Records drawn from a dataset:
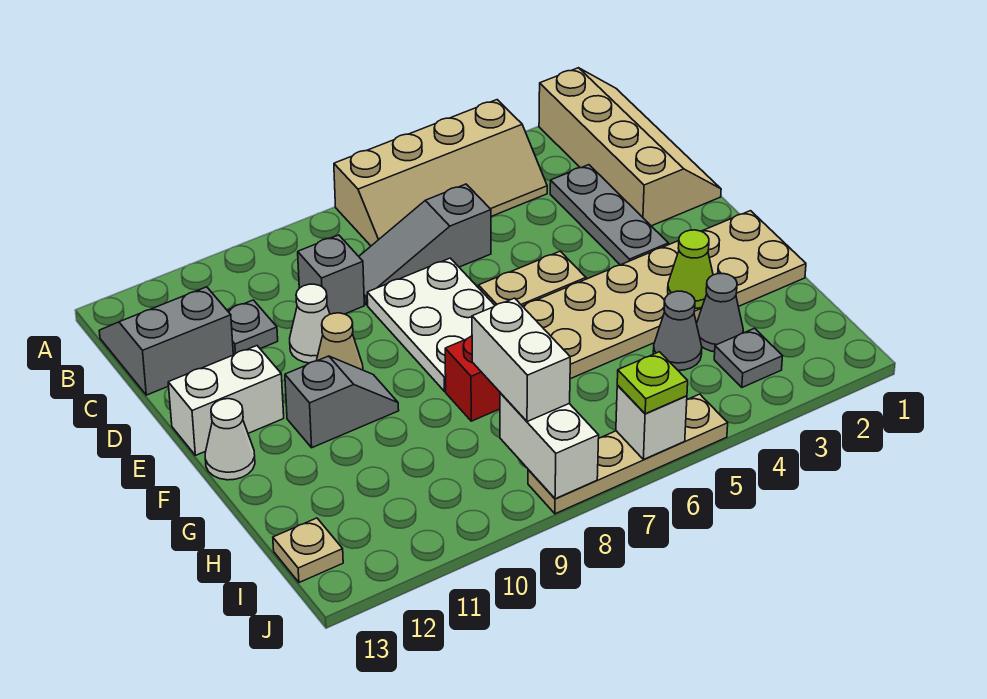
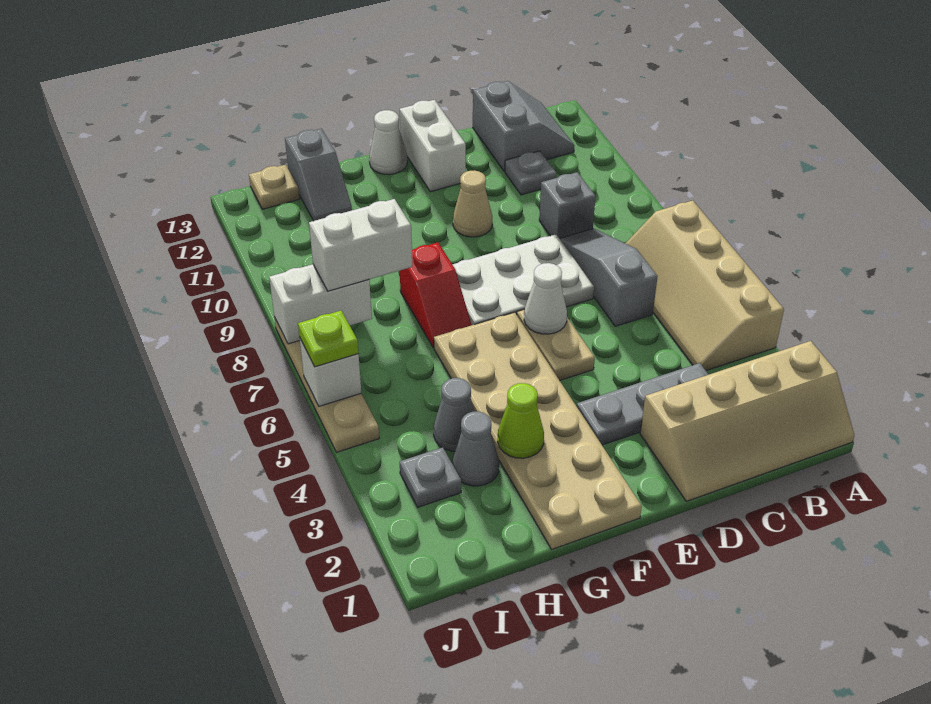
white 1x1 cone [290,284,330,363] -> white 1x1 cone moved to [524,263,567,334]
grey 1x2 slope [285,356,399,448] -> grey 1x2 slope moved to [285,129,352,221]

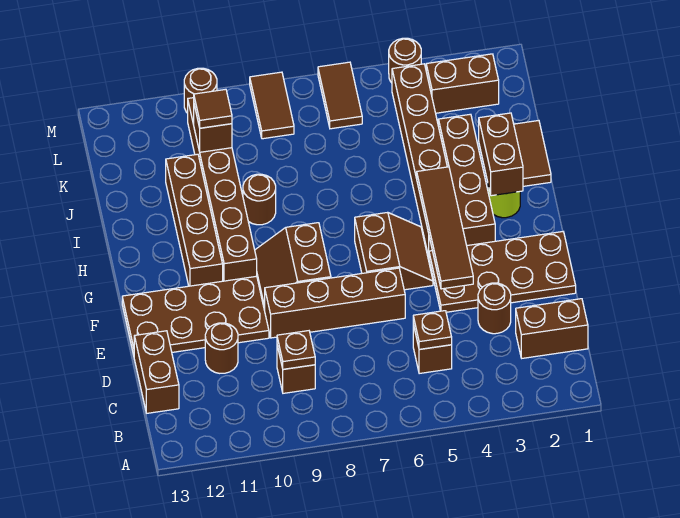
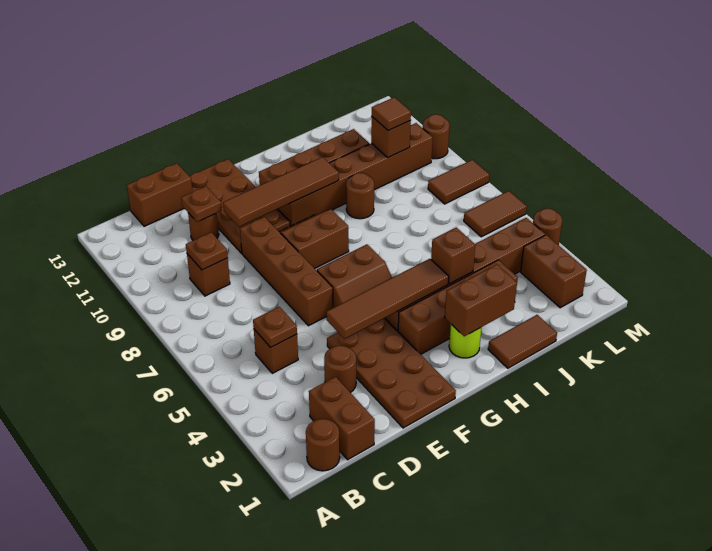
none -> brown 1x1 round brick [306,419,340,471]
none -> brown 1x1 plate [181,186,222,222]
none -> brown 1x4 tile [223,157,339,227]
none -> brown 1x1 brick [431,227,475,284]

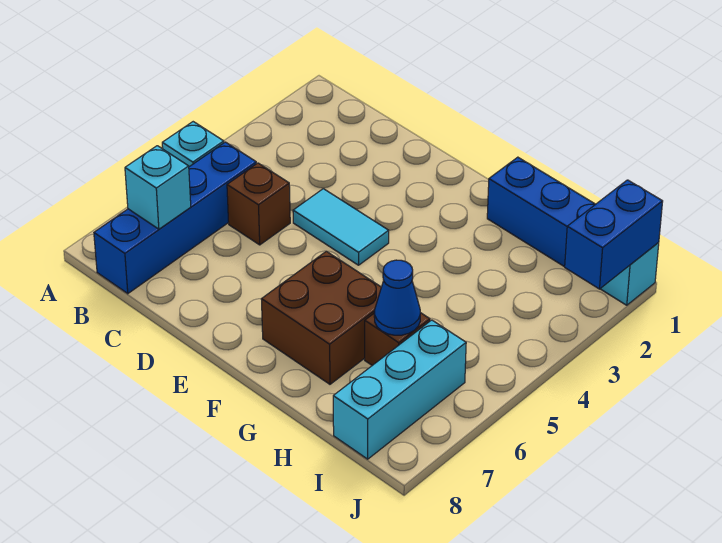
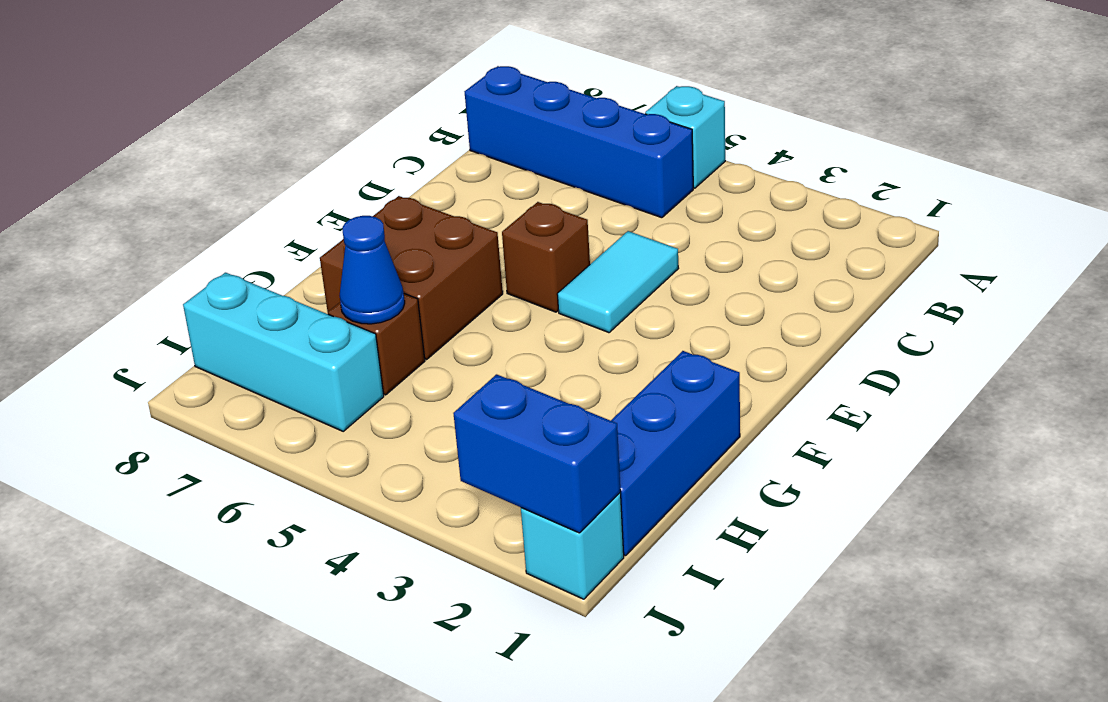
cyan 1x1 brick [125,146,191,229] -> none
brown 1x1 brick [227,163,290,245] -> brown 1x1 brick moved to [502,202,590,312]

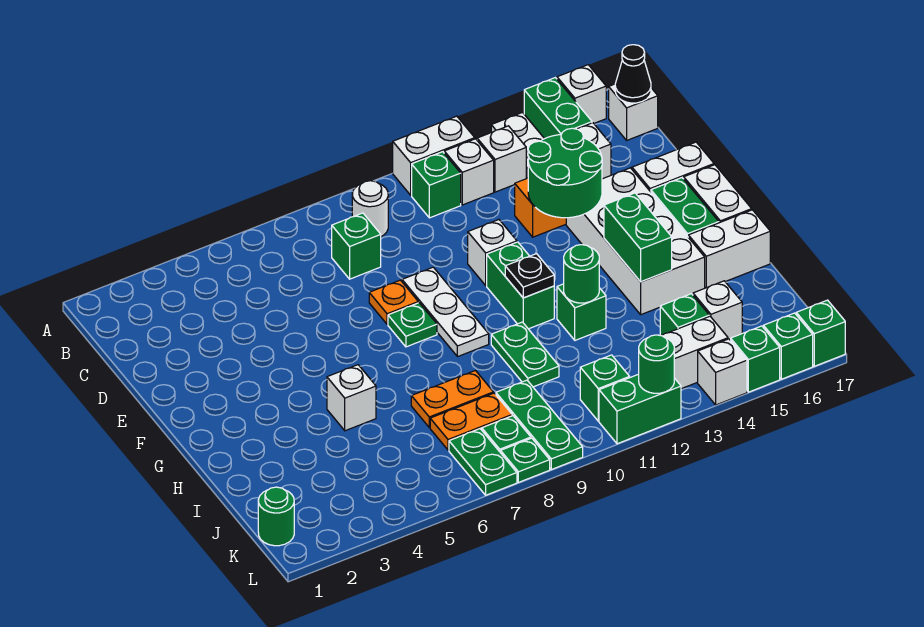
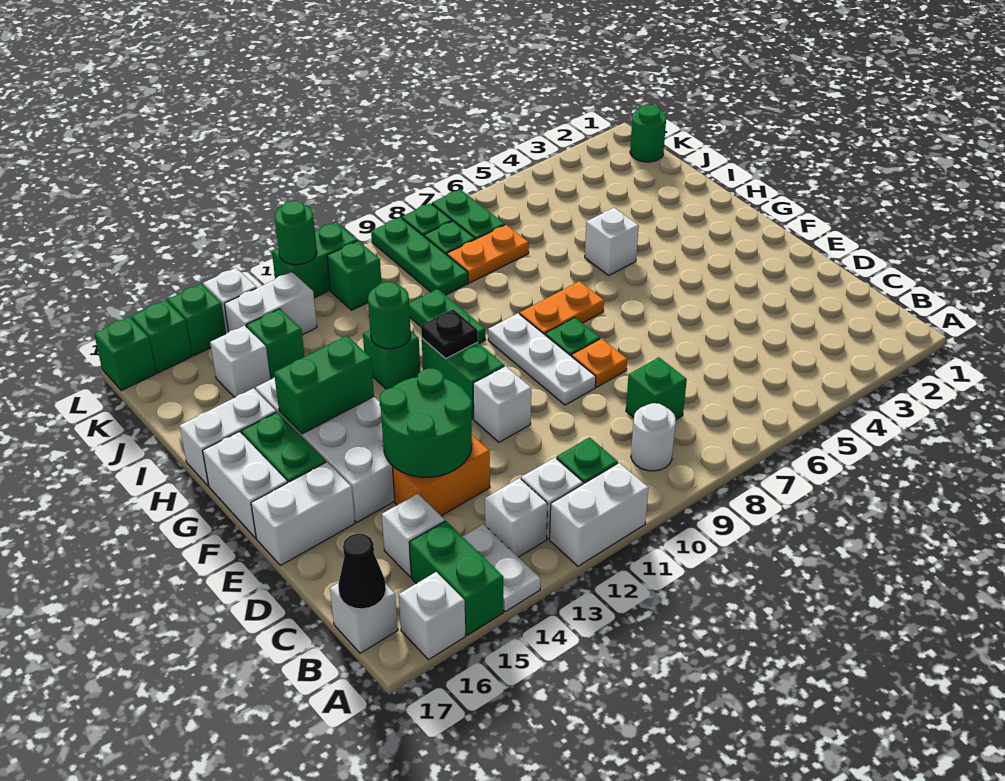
green 1x2 brick [604,193,672,282] -> green 1x2 brick turned to [274,336,374,434]
orange 1x2 plate [411,371,493,428] -> orange 1x2 plate moved to [520,281,604,335]

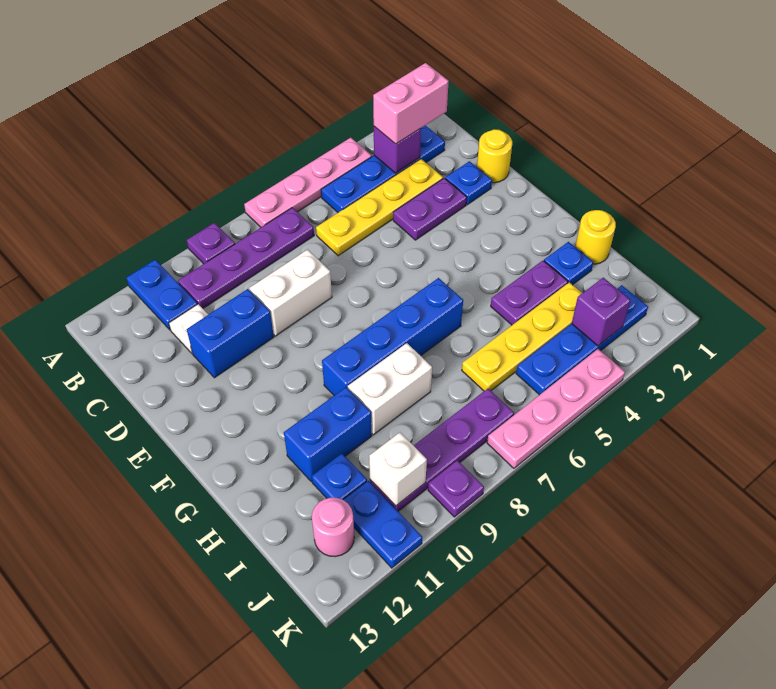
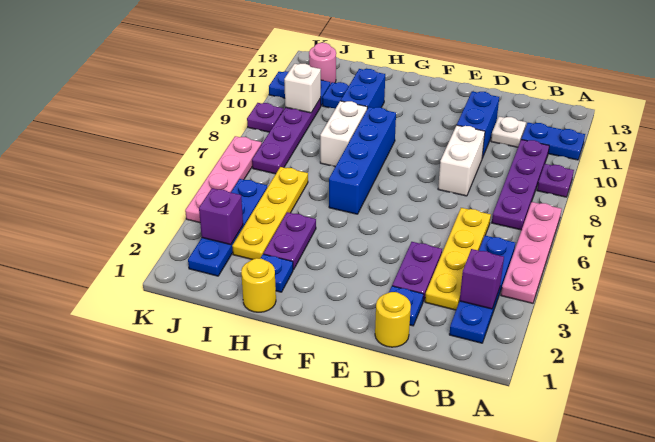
pink 1x2 brick [373,63,449,144] -> none

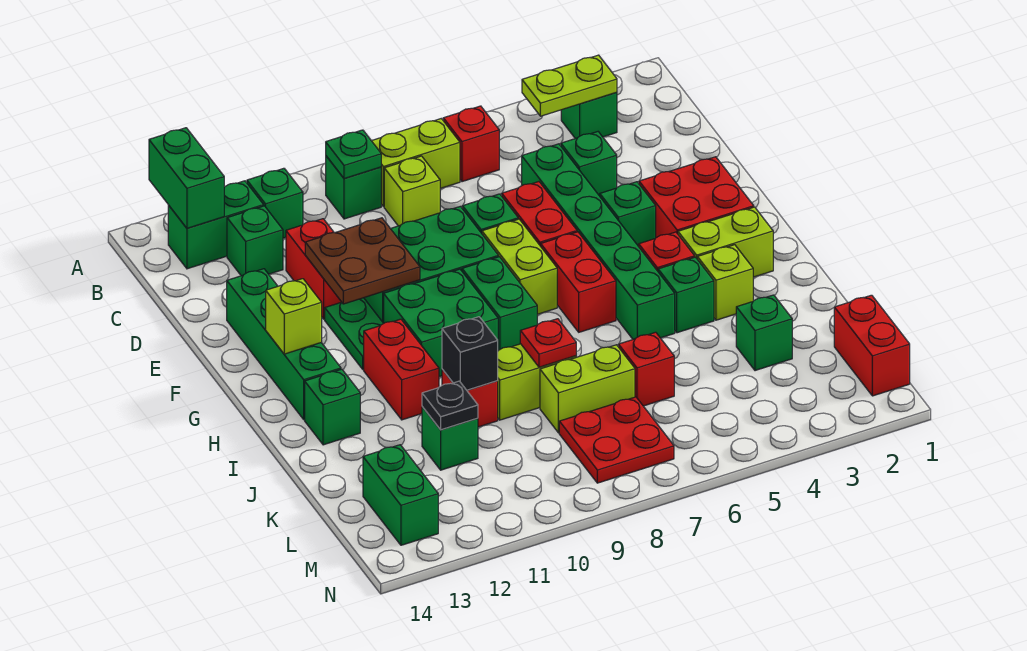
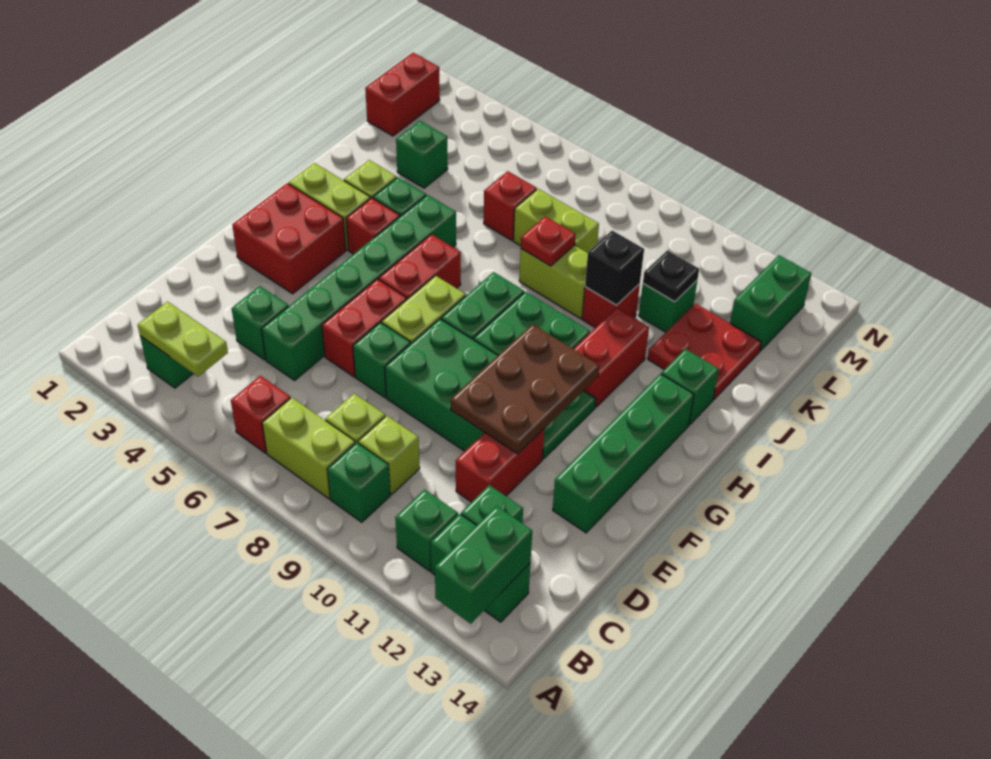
green 1x1 plate [326,130,381,179] -> none
brown 2x2 plate [305,218,420,304] -> brown 2x3 plate [451,324,599,454]
green 1x1 brick [600,182,656,246] -> none
lime 1x1 brick [266,279,322,354] -> lime 1x1 brick moved to [358,416,420,494]
red 2x2 plate [559,397,674,483] -> red 2x2 plate moved to [648,304,762,399]

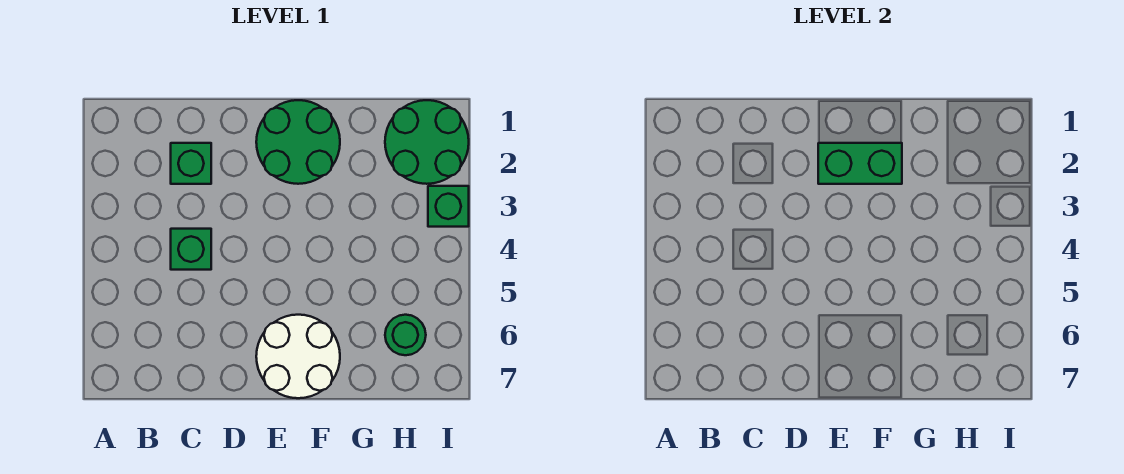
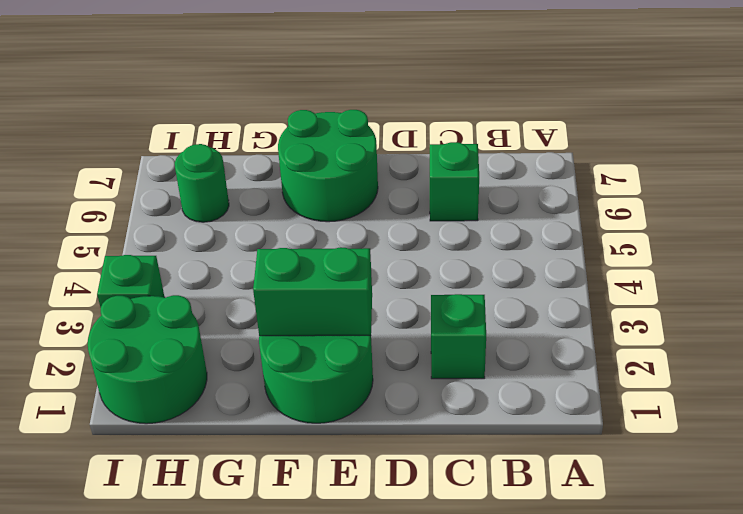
green 1x1 brick [171,229,211,270] -> green 1x1 brick moved to [430,142,479,221]
white 2x2 round brick [256,315,340,398] -> green 2x2 round brick [278,110,378,222]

- What the exercise asks
The result consists of the line with "green 1x1 brick [171,229,211,270]" through the last line of the entries above, repeated exactly and with nothing else.

- Solved exercise
green 1x1 brick [171,229,211,270] -> green 1x1 brick moved to [430,142,479,221]
white 2x2 round brick [256,315,340,398] -> green 2x2 round brick [278,110,378,222]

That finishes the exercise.